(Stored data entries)
════════

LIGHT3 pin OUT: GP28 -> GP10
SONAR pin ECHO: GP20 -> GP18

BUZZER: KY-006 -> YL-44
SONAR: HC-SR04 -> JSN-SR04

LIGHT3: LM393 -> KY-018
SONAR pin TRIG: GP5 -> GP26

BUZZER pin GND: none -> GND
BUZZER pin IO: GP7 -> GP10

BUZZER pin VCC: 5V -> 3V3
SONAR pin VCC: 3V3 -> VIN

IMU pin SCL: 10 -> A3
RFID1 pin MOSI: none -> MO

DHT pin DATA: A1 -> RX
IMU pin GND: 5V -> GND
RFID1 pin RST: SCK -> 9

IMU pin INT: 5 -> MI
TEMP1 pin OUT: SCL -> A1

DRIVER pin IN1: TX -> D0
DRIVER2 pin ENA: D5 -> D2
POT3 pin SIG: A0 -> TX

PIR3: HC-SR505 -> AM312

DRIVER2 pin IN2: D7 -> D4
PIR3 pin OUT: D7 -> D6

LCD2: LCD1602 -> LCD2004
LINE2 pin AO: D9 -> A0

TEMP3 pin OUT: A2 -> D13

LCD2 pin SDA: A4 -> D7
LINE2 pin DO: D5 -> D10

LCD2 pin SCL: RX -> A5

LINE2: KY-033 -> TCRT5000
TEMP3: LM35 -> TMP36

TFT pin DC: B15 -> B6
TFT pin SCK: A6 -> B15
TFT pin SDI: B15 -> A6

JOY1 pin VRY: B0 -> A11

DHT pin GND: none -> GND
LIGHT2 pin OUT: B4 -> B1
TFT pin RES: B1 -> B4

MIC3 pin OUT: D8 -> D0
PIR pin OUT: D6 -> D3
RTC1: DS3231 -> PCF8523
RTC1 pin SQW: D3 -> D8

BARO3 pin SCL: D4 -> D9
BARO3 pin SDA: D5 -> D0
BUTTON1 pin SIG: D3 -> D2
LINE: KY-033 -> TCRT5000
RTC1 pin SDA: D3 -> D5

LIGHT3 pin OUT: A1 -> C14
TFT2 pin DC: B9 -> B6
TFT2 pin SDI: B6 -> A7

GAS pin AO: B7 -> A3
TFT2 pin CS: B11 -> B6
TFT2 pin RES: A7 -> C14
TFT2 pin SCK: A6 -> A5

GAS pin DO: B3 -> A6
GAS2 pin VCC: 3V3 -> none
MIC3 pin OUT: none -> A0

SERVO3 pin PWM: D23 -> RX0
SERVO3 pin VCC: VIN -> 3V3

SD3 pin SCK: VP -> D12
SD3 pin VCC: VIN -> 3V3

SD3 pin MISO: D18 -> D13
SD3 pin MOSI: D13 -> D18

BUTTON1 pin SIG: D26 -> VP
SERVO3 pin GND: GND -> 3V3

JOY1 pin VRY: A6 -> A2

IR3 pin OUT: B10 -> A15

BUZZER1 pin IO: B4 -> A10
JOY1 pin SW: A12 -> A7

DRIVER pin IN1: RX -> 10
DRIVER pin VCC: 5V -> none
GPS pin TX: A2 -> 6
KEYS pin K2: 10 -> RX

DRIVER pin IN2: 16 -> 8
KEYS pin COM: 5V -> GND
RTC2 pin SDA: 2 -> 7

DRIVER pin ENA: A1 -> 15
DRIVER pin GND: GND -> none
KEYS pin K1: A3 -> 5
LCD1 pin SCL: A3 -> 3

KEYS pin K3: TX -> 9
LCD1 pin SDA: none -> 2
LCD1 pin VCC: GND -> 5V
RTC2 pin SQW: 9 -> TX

════════

Problem description: Beginning with the line that holds "KEYS pin K1: A3 -> 5", please give again each line exactly until the records end, and include that final line.

Exercise response:
KEYS pin K1: A3 -> 5
LCD1 pin SCL: A3 -> 3

KEYS pin K3: TX -> 9
LCD1 pin SDA: none -> 2
LCD1 pin VCC: GND -> 5V
RTC2 pin SQW: 9 -> TX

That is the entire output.